--- START ---
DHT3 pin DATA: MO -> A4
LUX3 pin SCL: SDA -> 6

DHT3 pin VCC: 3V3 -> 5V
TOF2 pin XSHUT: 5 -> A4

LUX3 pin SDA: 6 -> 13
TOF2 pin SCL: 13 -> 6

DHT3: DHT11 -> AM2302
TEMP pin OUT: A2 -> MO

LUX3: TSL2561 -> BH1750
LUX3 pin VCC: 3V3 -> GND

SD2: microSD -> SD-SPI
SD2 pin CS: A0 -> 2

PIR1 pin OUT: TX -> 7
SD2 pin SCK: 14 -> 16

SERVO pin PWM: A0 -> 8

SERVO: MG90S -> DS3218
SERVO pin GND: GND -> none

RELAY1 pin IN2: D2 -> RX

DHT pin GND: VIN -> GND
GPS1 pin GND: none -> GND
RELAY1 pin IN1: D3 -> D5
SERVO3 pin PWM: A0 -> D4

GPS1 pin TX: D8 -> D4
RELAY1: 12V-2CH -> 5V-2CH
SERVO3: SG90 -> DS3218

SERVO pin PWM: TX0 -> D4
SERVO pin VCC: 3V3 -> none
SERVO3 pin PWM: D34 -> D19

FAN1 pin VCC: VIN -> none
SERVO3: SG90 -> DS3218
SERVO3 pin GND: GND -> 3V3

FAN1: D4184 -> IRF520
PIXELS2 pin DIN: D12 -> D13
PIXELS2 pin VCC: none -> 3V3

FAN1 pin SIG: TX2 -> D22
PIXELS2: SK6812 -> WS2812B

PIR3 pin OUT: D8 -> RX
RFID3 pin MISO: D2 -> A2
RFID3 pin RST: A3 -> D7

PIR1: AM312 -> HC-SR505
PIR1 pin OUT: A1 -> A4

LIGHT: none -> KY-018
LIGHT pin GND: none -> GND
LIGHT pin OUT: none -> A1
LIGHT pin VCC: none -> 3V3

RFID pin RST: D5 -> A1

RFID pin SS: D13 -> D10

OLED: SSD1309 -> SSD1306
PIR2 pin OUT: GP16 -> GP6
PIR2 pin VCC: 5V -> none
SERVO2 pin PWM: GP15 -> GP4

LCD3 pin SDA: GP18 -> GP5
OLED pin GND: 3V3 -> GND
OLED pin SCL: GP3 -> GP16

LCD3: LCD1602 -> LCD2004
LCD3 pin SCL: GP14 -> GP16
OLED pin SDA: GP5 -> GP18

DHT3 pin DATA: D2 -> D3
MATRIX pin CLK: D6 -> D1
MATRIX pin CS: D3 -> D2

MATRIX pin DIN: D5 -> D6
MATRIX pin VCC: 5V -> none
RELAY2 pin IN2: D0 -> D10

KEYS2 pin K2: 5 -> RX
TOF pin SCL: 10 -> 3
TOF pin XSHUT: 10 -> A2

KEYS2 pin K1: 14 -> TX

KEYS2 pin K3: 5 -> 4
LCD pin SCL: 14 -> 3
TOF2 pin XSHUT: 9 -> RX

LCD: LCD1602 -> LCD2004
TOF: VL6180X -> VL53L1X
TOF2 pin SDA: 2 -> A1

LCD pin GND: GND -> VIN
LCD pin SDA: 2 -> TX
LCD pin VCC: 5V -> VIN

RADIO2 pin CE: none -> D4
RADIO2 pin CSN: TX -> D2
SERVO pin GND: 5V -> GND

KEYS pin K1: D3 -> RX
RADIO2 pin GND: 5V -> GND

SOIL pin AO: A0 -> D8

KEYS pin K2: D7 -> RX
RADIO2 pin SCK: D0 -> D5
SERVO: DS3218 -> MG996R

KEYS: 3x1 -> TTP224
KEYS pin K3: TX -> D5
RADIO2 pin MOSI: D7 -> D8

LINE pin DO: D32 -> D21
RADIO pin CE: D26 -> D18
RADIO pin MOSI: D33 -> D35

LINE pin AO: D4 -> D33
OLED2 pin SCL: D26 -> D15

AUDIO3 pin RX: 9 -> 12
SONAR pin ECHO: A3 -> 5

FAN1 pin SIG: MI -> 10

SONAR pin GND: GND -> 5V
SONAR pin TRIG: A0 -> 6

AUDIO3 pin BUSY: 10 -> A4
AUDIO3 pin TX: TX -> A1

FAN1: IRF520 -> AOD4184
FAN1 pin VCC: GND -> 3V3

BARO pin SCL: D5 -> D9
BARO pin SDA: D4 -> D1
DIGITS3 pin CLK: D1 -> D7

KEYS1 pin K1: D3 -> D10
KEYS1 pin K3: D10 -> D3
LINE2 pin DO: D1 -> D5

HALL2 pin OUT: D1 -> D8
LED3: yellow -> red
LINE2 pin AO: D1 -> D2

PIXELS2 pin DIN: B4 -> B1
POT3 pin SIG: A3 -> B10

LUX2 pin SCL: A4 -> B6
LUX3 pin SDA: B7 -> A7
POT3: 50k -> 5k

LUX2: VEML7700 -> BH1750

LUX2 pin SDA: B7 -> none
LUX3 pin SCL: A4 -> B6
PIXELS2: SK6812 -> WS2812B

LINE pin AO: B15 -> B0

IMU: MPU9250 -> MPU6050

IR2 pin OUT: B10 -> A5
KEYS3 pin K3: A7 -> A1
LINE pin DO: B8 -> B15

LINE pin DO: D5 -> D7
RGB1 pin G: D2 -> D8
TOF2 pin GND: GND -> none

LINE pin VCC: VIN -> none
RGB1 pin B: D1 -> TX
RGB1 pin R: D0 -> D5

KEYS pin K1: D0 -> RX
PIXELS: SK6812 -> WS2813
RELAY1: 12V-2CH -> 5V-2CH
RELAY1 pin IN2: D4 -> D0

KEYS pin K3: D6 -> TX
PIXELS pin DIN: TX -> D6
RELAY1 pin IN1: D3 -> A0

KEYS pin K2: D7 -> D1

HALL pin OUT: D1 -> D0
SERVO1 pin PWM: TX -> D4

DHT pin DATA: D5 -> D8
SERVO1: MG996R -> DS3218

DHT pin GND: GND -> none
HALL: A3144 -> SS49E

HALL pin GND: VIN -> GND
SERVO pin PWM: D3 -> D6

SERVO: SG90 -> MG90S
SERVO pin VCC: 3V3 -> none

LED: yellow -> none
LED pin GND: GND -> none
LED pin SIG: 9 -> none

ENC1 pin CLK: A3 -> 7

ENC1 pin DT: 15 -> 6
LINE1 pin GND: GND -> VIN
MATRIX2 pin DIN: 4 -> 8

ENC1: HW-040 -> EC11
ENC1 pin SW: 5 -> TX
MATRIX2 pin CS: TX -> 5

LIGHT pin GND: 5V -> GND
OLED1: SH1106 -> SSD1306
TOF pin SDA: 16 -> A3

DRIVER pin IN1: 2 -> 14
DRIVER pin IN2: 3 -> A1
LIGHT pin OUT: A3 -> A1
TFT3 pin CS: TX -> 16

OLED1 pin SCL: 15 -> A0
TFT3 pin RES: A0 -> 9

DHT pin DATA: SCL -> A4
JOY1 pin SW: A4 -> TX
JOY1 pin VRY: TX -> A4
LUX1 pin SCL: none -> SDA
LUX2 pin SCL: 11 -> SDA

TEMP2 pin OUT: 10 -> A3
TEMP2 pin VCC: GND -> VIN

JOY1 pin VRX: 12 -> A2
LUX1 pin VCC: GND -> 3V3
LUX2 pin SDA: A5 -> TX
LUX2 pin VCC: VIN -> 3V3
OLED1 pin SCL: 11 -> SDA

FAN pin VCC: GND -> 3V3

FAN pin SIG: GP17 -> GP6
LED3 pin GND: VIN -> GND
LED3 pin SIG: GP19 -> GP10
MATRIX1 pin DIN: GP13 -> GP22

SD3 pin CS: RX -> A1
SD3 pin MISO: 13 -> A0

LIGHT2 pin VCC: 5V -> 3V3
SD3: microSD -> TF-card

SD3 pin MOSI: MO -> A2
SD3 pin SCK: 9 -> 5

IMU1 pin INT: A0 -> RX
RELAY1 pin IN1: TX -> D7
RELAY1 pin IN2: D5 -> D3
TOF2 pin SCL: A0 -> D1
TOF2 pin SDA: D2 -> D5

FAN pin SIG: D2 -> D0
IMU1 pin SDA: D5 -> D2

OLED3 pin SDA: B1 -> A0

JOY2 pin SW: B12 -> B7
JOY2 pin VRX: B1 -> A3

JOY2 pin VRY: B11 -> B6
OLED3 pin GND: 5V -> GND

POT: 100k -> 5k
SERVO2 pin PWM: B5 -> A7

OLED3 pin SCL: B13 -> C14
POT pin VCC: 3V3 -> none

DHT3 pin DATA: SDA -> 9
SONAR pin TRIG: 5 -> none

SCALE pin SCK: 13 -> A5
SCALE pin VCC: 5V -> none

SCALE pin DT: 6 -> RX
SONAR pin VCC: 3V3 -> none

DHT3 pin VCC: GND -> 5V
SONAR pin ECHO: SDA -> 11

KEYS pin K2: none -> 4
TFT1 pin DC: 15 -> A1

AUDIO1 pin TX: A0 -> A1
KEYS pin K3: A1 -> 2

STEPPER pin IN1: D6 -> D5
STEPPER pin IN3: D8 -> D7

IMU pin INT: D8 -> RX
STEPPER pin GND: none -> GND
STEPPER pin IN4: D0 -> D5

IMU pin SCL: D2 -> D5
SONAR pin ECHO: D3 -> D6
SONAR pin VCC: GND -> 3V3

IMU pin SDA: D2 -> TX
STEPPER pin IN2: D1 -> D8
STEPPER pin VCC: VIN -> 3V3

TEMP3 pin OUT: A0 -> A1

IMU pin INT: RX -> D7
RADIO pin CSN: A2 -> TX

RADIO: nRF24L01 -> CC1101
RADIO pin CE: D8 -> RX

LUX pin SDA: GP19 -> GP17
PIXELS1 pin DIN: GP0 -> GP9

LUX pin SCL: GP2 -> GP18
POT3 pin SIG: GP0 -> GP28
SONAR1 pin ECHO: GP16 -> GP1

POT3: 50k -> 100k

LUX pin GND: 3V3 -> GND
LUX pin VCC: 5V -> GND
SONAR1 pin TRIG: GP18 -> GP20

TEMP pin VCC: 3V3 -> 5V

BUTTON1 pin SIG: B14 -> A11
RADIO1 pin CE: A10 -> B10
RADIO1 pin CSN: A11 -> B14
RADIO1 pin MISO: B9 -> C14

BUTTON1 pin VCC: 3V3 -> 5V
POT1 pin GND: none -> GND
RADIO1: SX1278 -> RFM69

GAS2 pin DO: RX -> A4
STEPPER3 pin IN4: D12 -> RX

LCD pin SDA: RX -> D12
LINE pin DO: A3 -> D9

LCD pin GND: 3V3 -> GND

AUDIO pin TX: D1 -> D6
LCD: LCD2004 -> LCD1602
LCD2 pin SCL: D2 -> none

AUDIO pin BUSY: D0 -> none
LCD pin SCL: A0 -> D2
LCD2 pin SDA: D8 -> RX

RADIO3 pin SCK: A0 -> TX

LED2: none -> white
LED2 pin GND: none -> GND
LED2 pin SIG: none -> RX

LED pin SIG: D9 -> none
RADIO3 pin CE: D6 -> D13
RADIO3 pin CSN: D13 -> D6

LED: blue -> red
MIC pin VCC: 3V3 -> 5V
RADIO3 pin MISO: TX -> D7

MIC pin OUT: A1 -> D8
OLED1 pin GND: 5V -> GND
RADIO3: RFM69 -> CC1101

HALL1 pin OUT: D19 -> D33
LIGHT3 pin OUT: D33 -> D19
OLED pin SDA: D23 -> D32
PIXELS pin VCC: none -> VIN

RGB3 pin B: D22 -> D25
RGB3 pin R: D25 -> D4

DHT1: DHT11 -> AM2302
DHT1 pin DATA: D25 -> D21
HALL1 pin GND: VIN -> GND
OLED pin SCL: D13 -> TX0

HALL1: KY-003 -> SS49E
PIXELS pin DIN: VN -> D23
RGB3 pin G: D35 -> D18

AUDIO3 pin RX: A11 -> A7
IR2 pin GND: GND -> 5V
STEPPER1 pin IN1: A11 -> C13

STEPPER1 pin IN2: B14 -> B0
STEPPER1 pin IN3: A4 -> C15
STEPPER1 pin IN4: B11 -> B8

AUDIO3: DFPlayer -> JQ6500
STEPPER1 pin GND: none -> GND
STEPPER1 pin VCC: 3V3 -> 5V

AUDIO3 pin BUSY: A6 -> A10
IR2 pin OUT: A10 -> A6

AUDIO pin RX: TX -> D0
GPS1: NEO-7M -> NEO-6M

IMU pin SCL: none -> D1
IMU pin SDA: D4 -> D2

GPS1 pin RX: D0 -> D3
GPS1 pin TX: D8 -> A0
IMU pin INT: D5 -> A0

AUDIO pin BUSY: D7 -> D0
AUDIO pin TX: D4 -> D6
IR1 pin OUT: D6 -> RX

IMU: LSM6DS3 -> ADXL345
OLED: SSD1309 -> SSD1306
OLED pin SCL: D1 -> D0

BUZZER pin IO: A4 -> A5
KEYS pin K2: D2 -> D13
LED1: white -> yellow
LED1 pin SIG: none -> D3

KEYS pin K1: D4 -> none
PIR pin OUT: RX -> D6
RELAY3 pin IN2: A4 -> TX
--- END ---
About this exercise:
Among the lines above, find each one containing the string "SCALE" and copy it.

Solution:
SCALE pin SCK: 13 -> A5
SCALE pin VCC: 5V -> none
SCALE pin DT: 6 -> RX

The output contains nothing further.